Read through the records below and copy each line that uses the word "exchanged".

—————

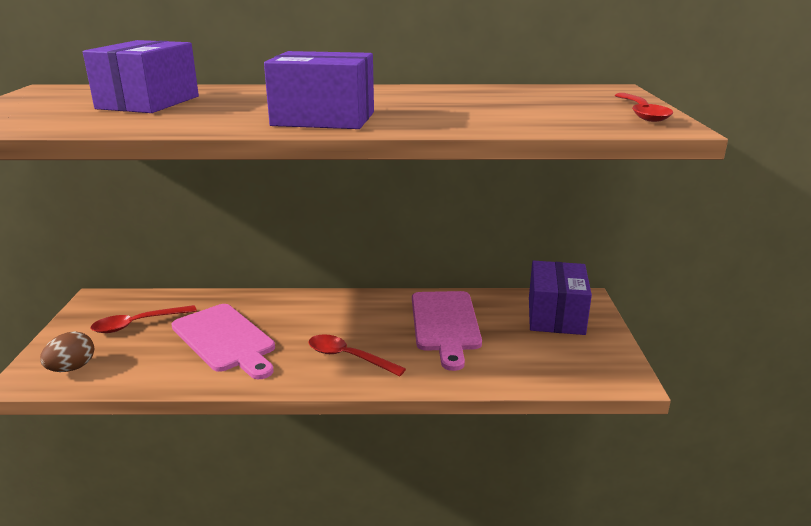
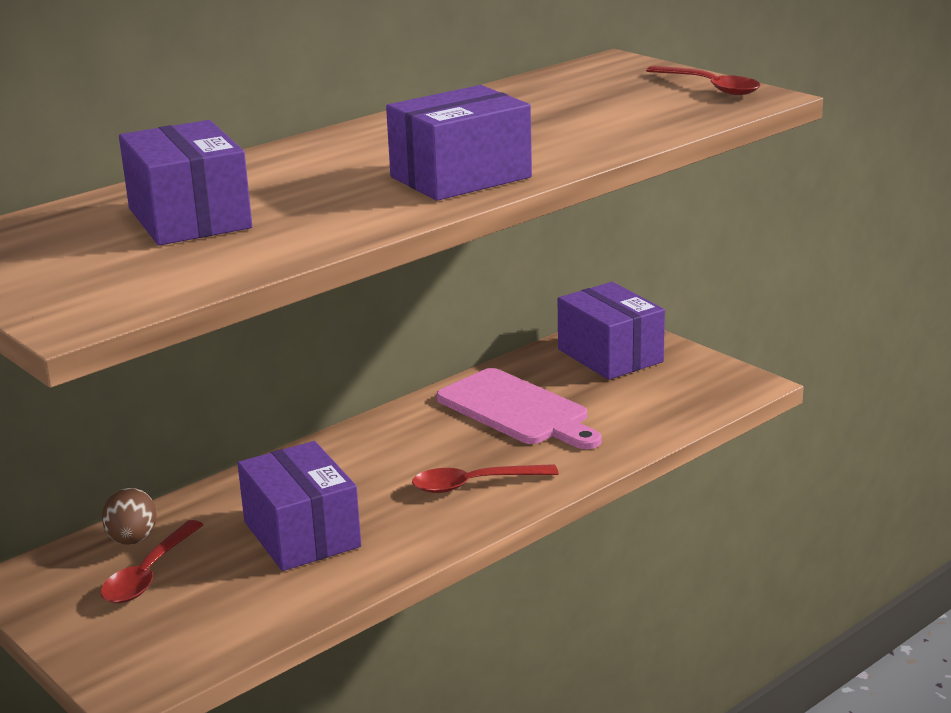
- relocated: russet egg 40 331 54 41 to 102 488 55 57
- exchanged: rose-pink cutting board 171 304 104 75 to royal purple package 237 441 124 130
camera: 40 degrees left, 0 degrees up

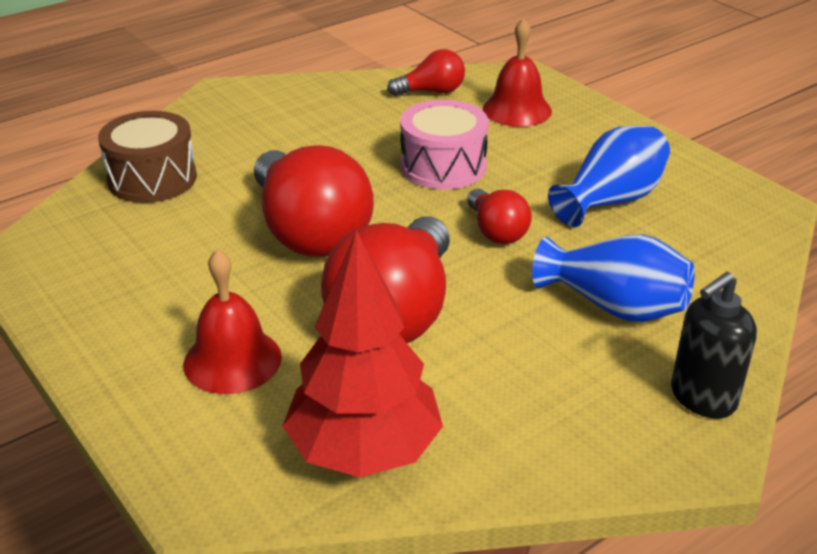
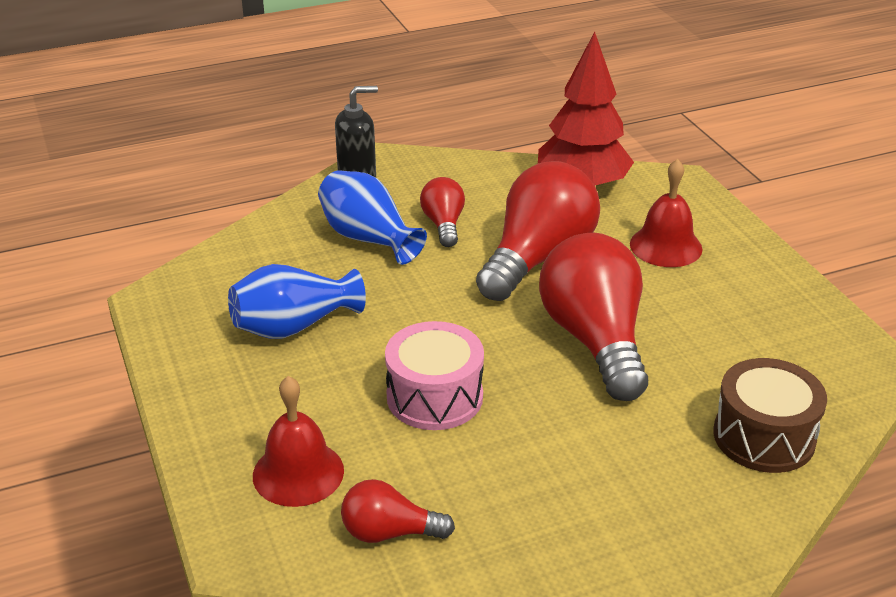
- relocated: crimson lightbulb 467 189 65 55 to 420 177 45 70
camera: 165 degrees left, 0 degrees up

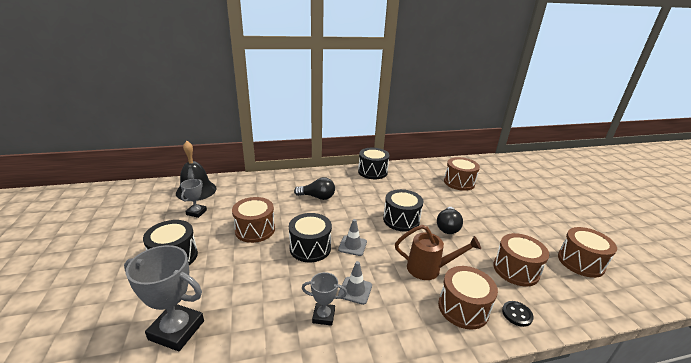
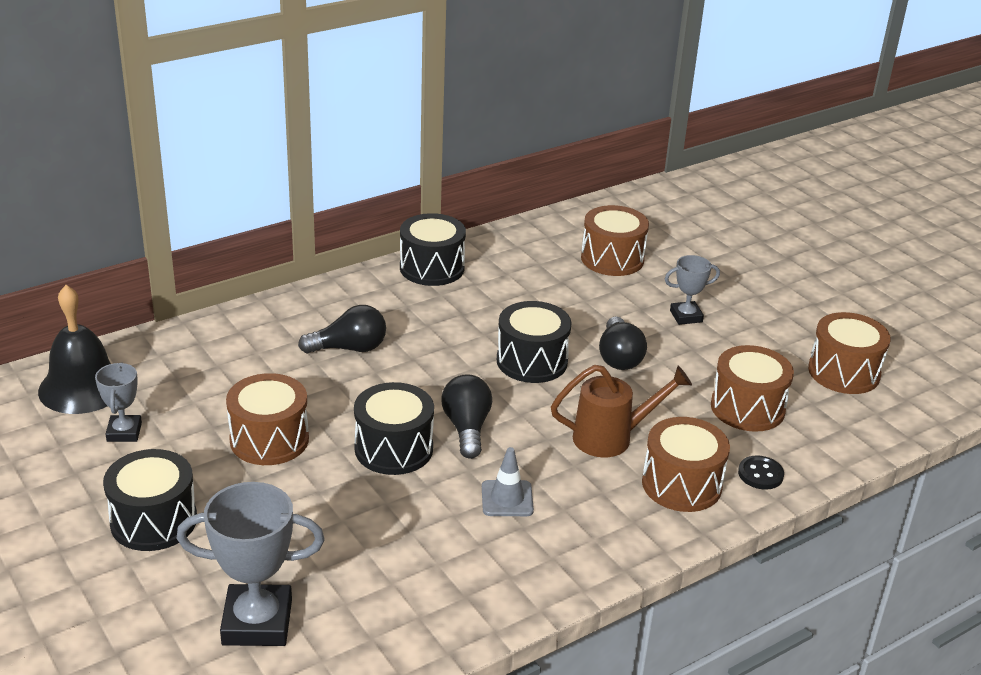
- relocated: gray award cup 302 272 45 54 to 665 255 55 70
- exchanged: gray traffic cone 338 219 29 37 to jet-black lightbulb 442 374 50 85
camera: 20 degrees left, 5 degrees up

—————

● WRITTEN ANSWER:
- exchanged: rose-pink cutting board 171 304 104 75 to royal purple package 237 441 124 130
- exchanged: gray traffic cone 338 219 29 37 to jet-black lightbulb 442 374 50 85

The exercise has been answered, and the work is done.